Before-and-after change data
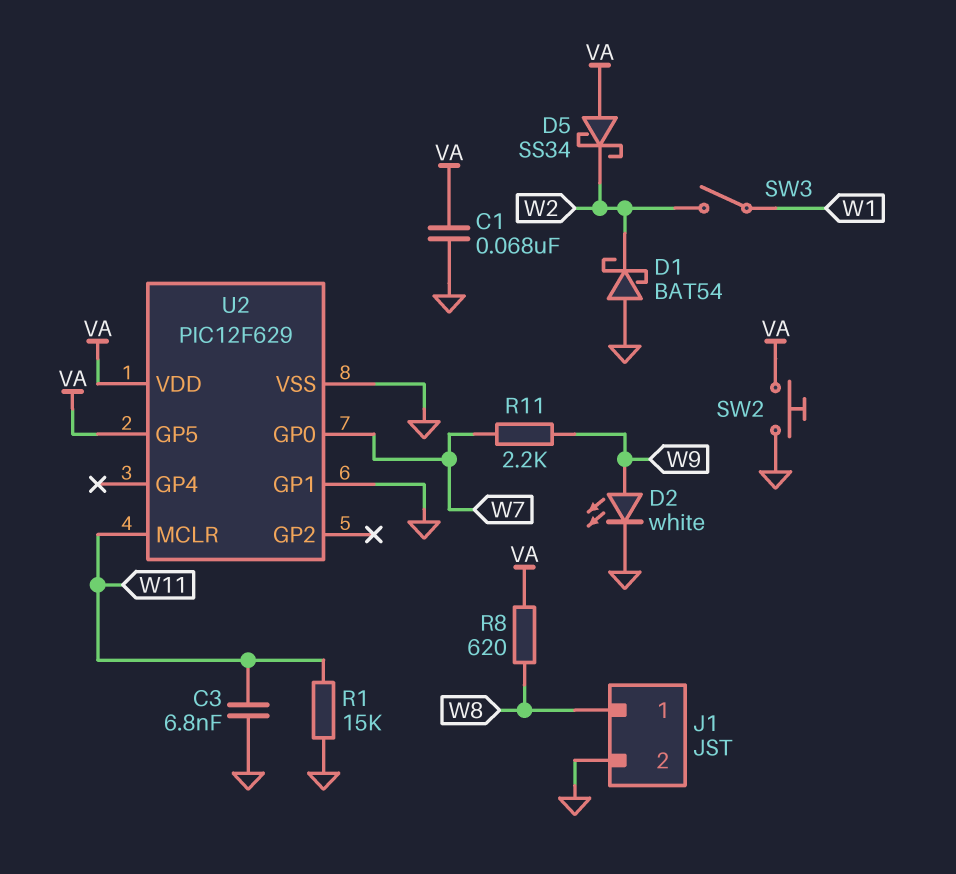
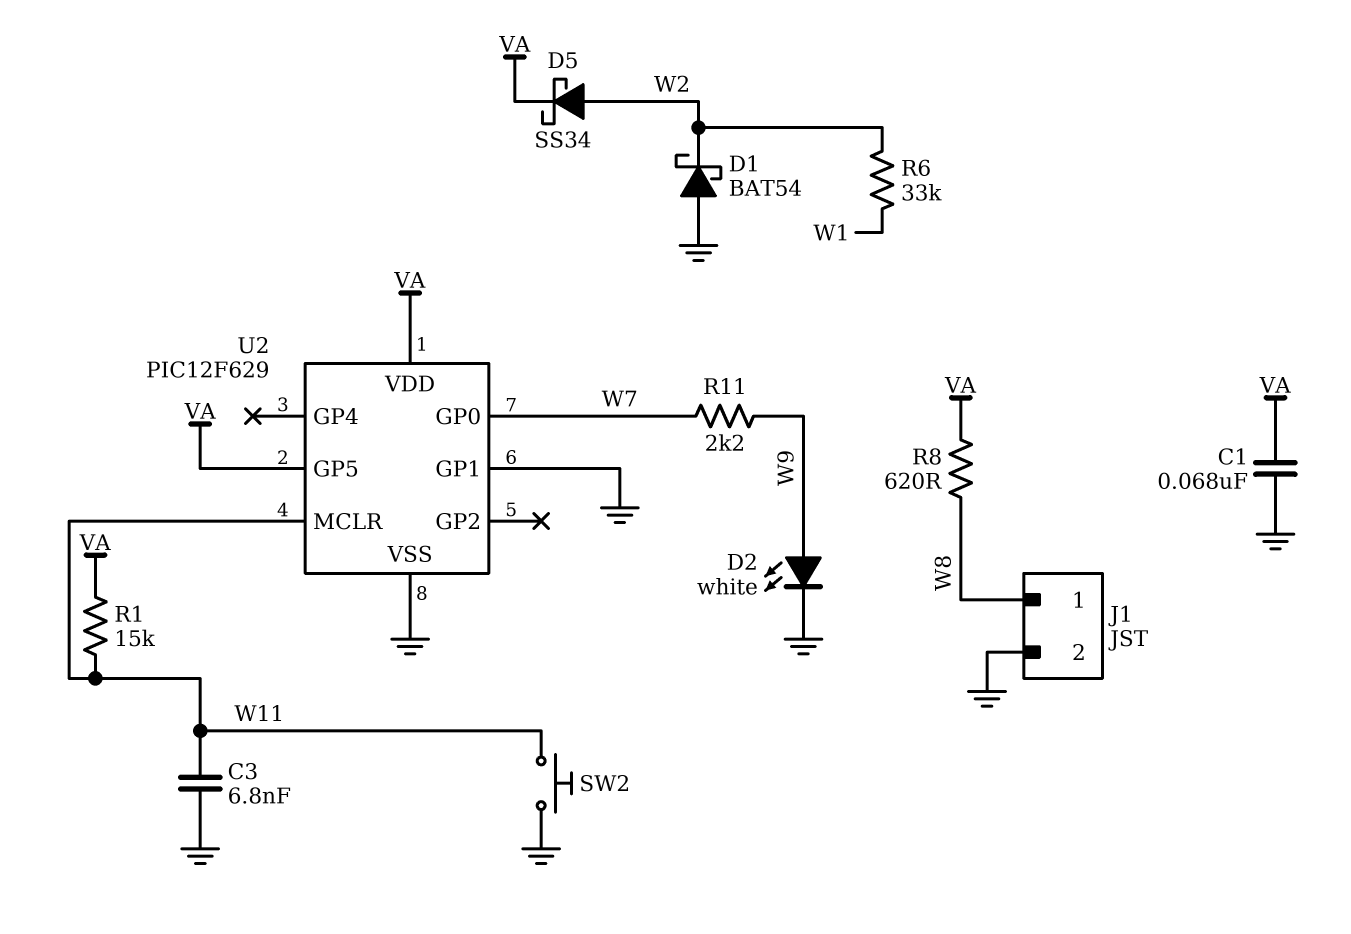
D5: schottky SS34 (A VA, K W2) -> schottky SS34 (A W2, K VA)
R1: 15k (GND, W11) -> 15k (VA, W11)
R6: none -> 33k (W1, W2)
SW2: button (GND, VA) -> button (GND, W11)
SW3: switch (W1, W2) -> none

## REQUIRED ACTION
Restate every line above exactly, omitting images.

## EXPECTED ANSWER
D5: schottky SS34 (A VA, K W2) -> schottky SS34 (A W2, K VA)
R1: 15k (GND, W11) -> 15k (VA, W11)
R6: none -> 33k (W1, W2)
SW2: button (GND, VA) -> button (GND, W11)
SW3: switch (W1, W2) -> none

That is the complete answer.